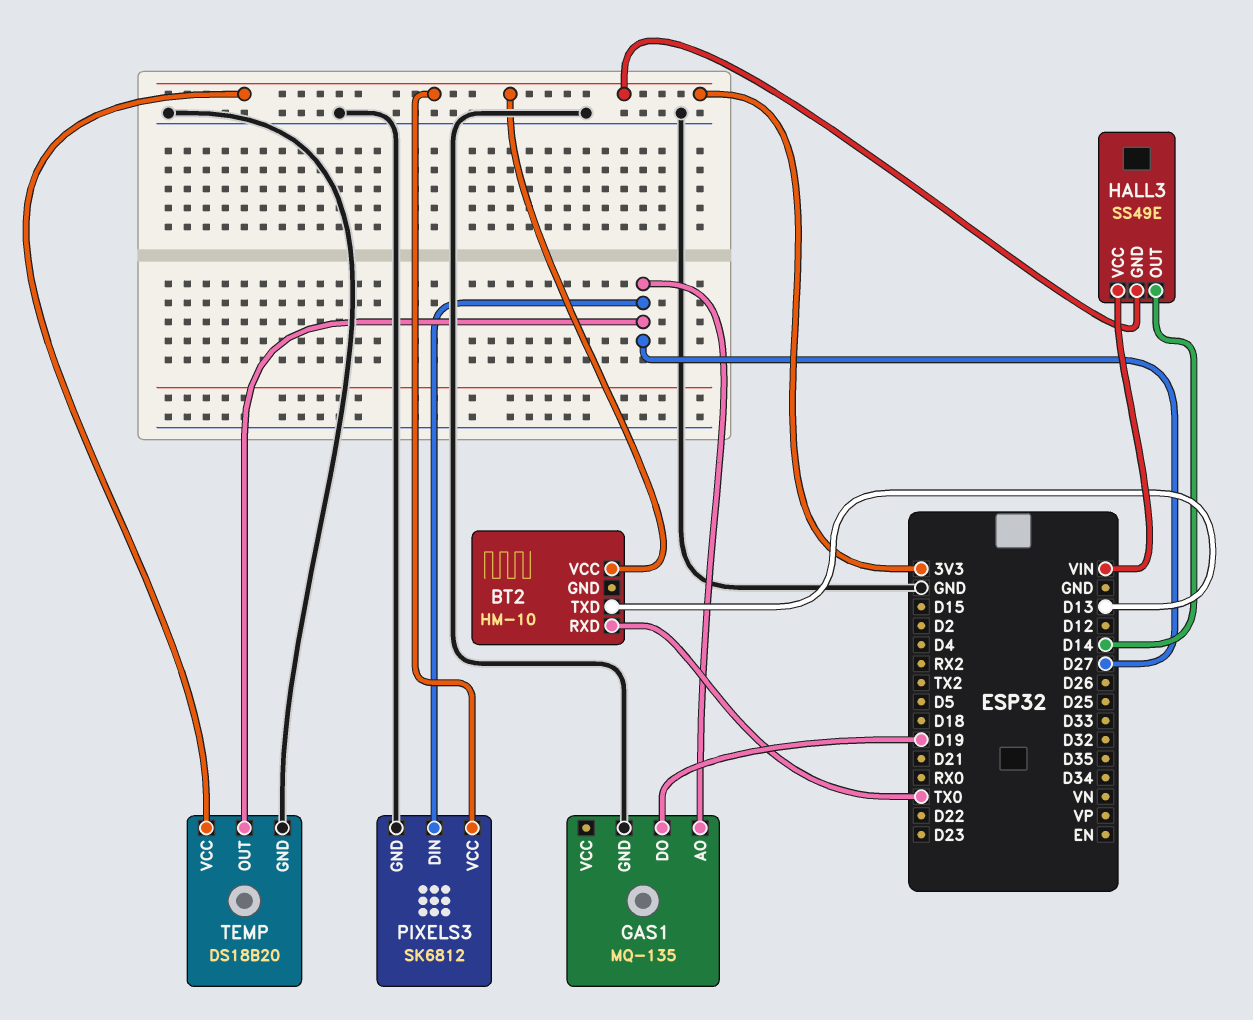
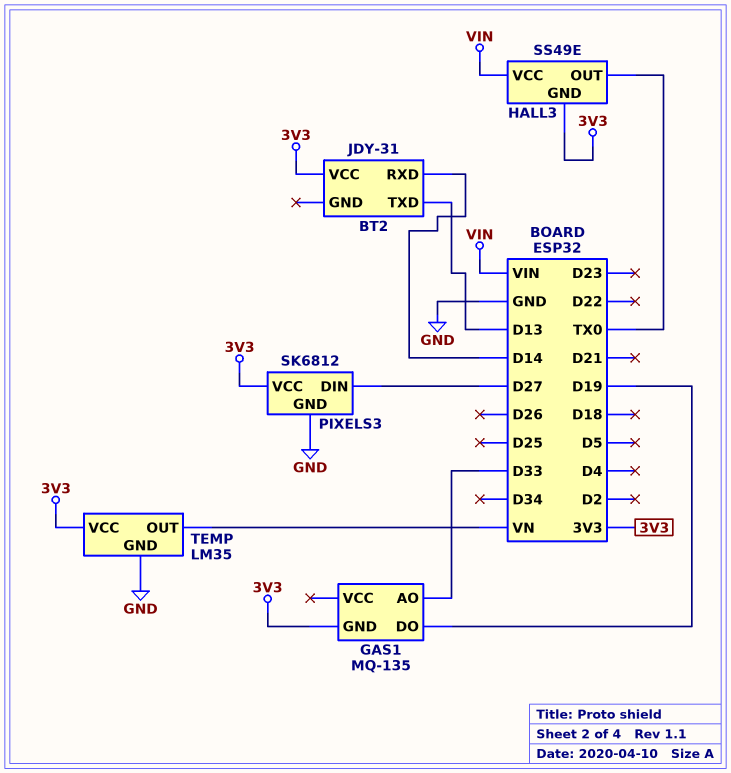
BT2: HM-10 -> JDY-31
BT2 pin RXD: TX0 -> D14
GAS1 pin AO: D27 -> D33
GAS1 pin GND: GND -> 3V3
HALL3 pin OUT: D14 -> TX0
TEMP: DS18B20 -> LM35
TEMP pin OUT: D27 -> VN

--

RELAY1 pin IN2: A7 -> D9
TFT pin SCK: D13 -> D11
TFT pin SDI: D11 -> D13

- _DIRECTIONS_
In the listing above, find the line with "GAS1 pin AO: D27 -> D33" and the line with "TEMP pin OUT: D27 -> VN", then reproduce both and every line between them exactly.

- _TASK RESULT_
GAS1 pin AO: D27 -> D33
GAS1 pin GND: GND -> 3V3
HALL3 pin OUT: D14 -> TX0
TEMP: DS18B20 -> LM35
TEMP pin OUT: D27 -> VN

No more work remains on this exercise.